> [EXERCISE PROMPT]
Using the data below, transcribe exactly everything from the line that contains "D102: diode 1N914" down to the line that contains "S101: switch (DGND, N018)". Include both of those lines and none of the pictures.

##### GIVEN RECORDS

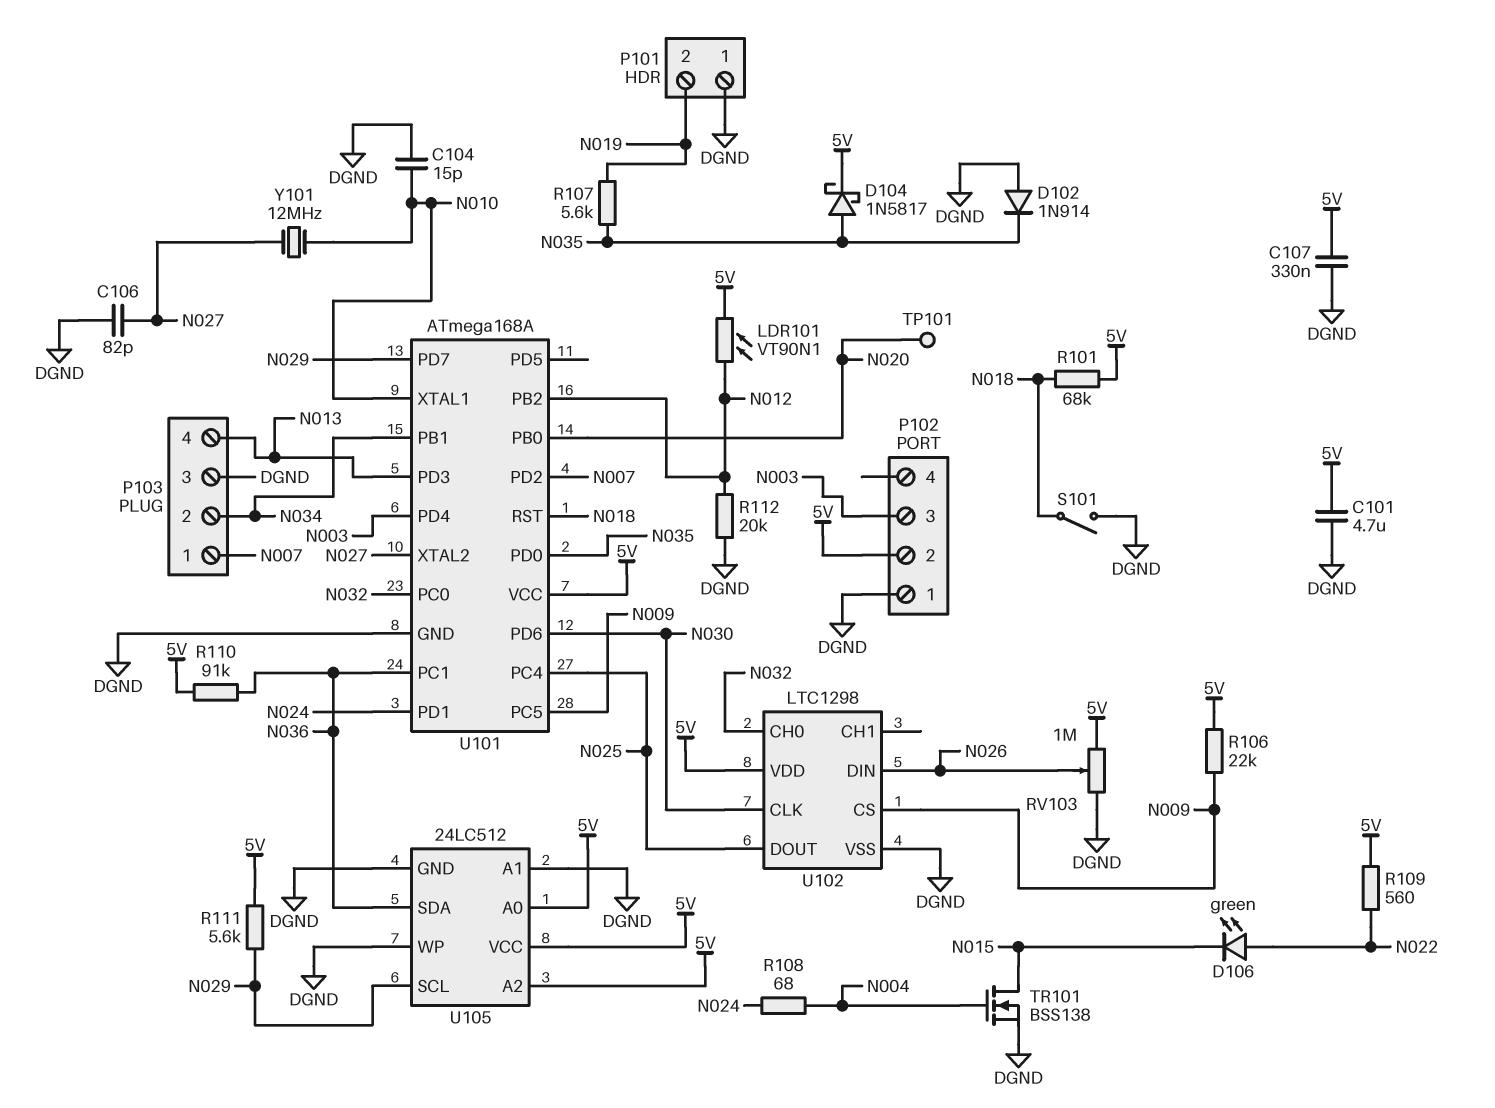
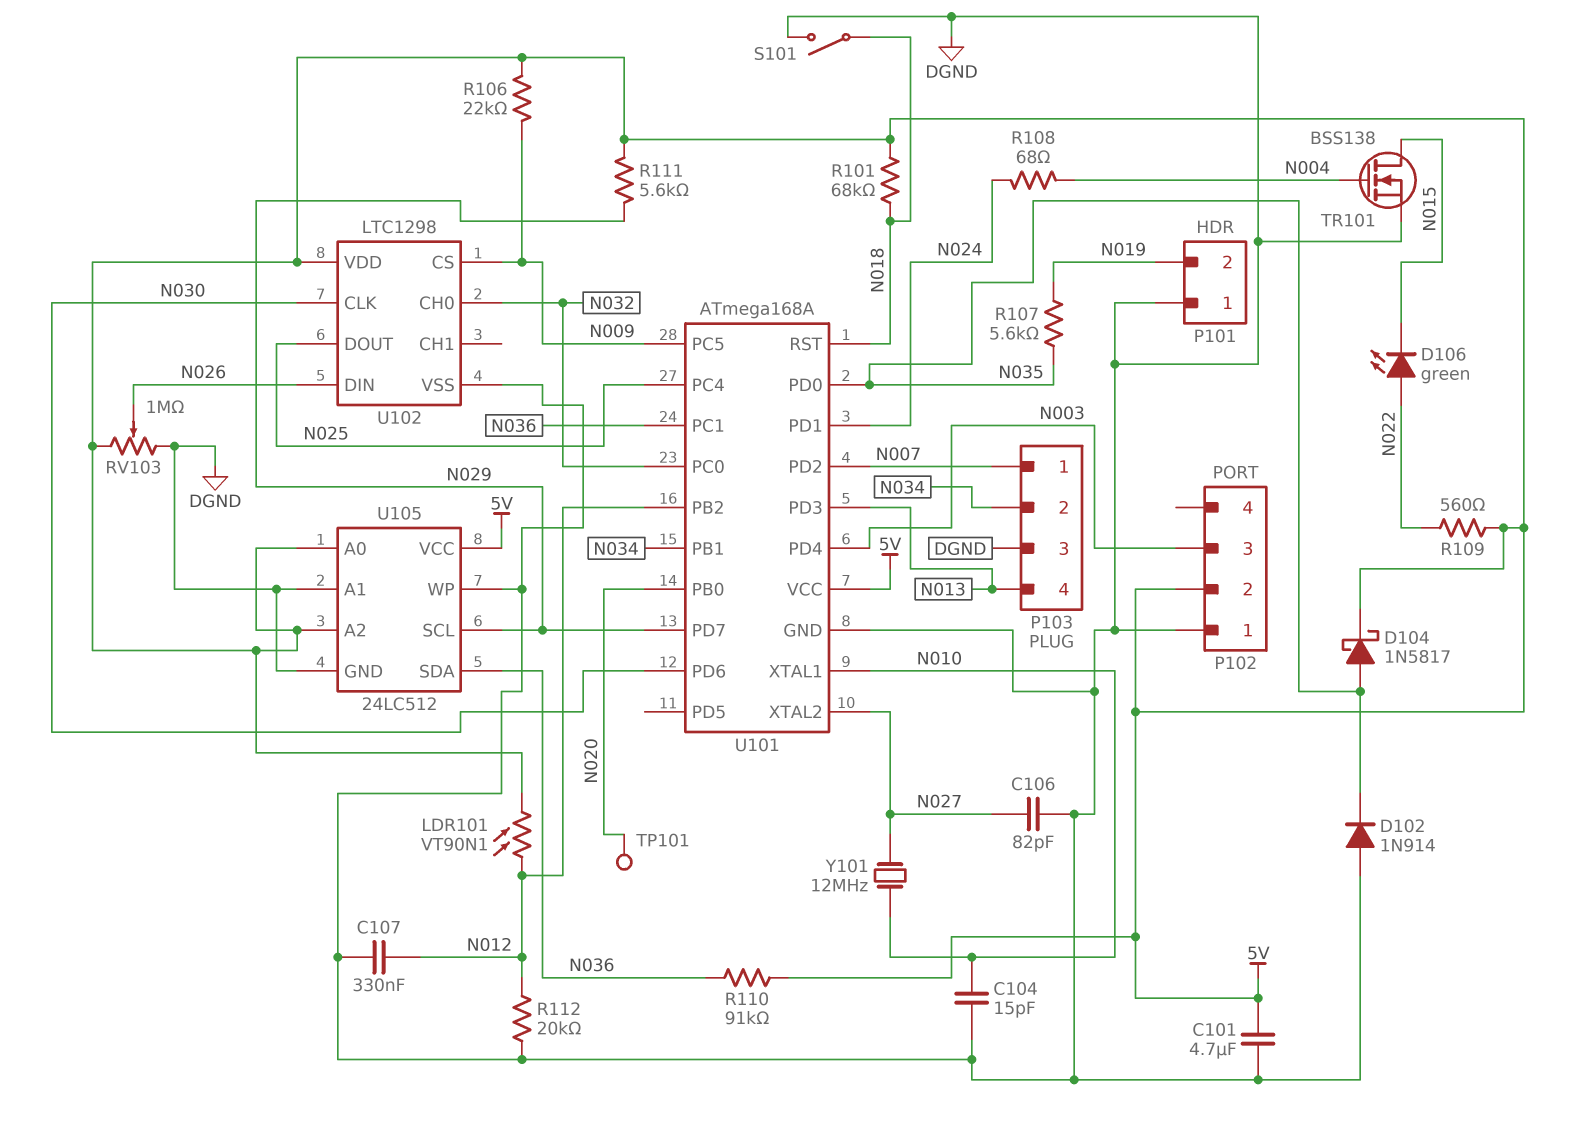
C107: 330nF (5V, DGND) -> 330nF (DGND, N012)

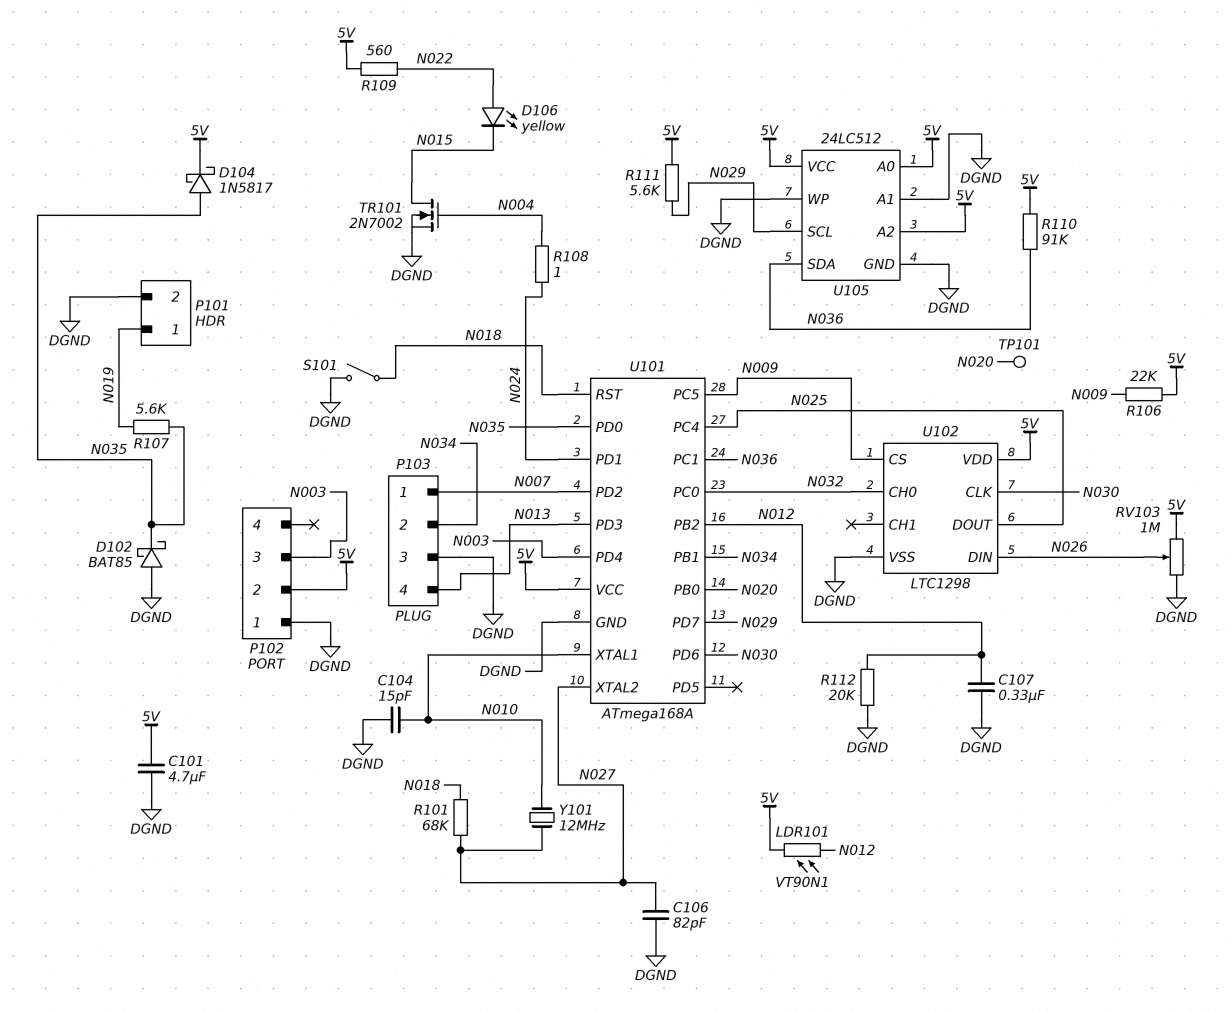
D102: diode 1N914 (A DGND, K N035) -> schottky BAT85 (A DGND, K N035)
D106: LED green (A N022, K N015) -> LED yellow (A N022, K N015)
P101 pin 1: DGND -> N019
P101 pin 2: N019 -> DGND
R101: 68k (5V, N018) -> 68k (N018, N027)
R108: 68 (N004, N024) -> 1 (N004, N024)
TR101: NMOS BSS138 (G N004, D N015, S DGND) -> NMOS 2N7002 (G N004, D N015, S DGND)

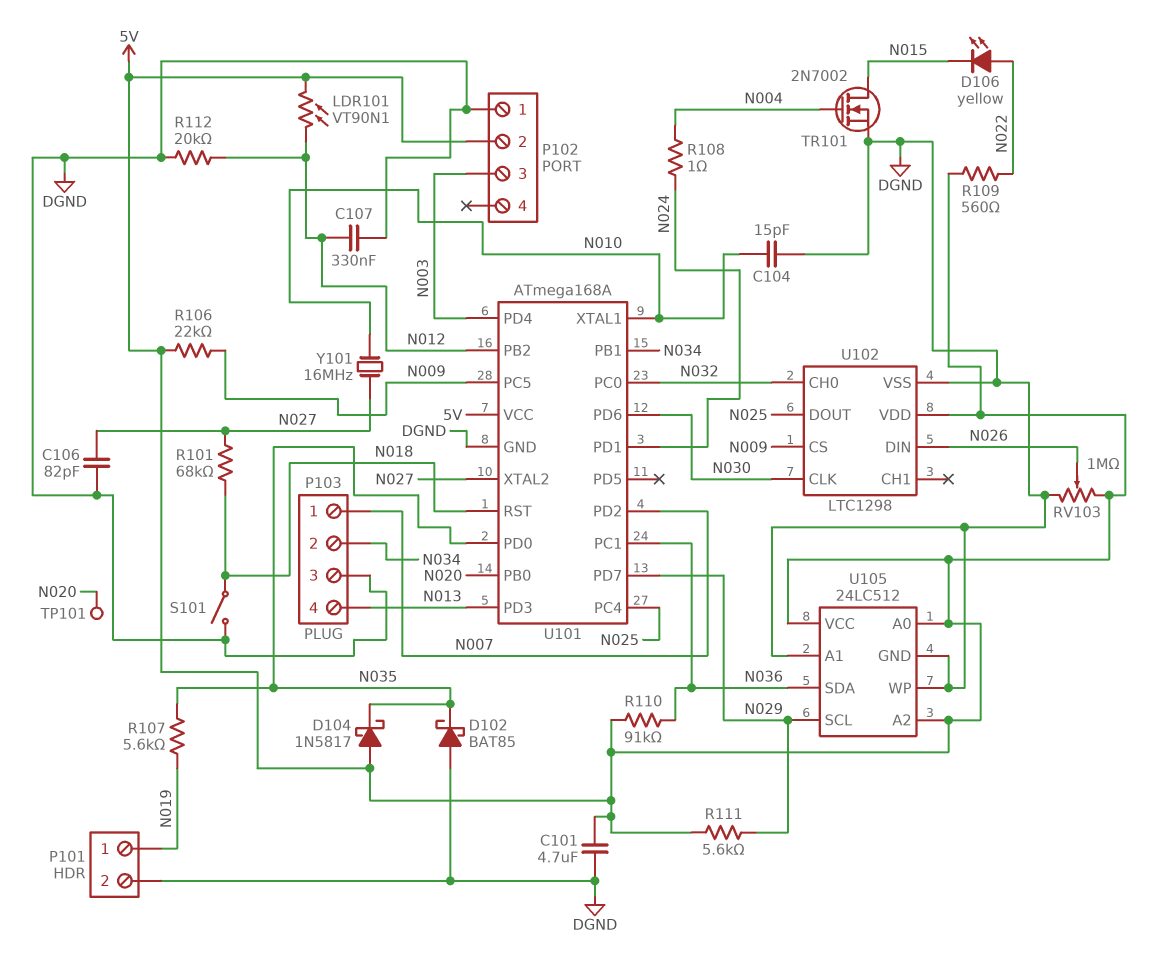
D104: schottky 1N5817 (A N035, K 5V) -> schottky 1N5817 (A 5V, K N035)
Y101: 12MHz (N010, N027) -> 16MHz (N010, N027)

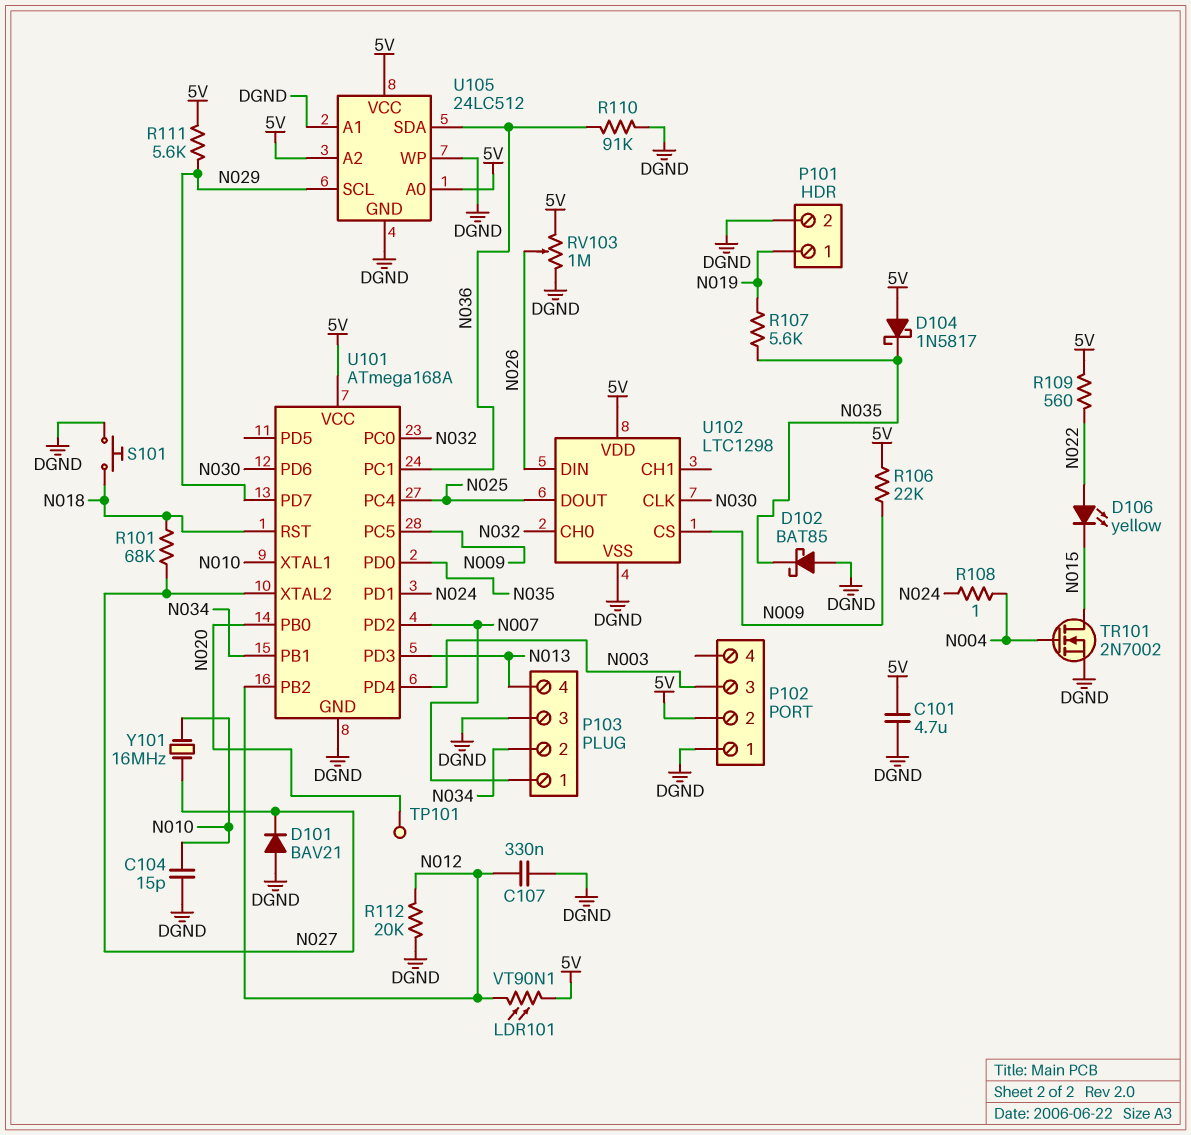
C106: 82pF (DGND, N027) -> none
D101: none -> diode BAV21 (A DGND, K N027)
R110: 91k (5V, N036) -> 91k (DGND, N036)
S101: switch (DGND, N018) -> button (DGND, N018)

##########
##### GIVEN RECORDS

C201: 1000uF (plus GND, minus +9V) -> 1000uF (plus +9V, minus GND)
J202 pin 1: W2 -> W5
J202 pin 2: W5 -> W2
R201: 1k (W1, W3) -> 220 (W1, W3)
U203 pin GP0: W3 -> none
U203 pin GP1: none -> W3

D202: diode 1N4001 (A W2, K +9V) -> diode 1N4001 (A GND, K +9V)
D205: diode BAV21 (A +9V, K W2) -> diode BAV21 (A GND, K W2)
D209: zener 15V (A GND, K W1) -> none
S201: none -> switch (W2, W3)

##########
##### GIVEN RECORDS

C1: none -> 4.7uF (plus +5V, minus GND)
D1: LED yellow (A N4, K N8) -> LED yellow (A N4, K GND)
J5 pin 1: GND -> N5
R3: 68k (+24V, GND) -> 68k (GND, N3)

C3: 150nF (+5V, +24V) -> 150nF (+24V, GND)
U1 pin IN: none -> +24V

##########

> [THE COMPLETED TASK]
D102: diode 1N914 (A DGND, K N035) -> schottky BAT85 (A DGND, K N035)
D106: LED green (A N022, K N015) -> LED yellow (A N022, K N015)
P101 pin 1: DGND -> N019
P101 pin 2: N019 -> DGND
R101: 68k (5V, N018) -> 68k (N018, N027)
R108: 68 (N004, N024) -> 1 (N004, N024)
TR101: NMOS BSS138 (G N004, D N015, S DGND) -> NMOS 2N7002 (G N004, D N015, S DGND)

D104: schottky 1N5817 (A N035, K 5V) -> schottky 1N5817 (A 5V, K N035)
Y101: 12MHz (N010, N027) -> 16MHz (N010, N027)

C106: 82pF (DGND, N027) -> none
D101: none -> diode BAV21 (A DGND, K N027)
R110: 91k (5V, N036) -> 91k (DGND, N036)
S101: switch (DGND, N018) -> button (DGND, N018)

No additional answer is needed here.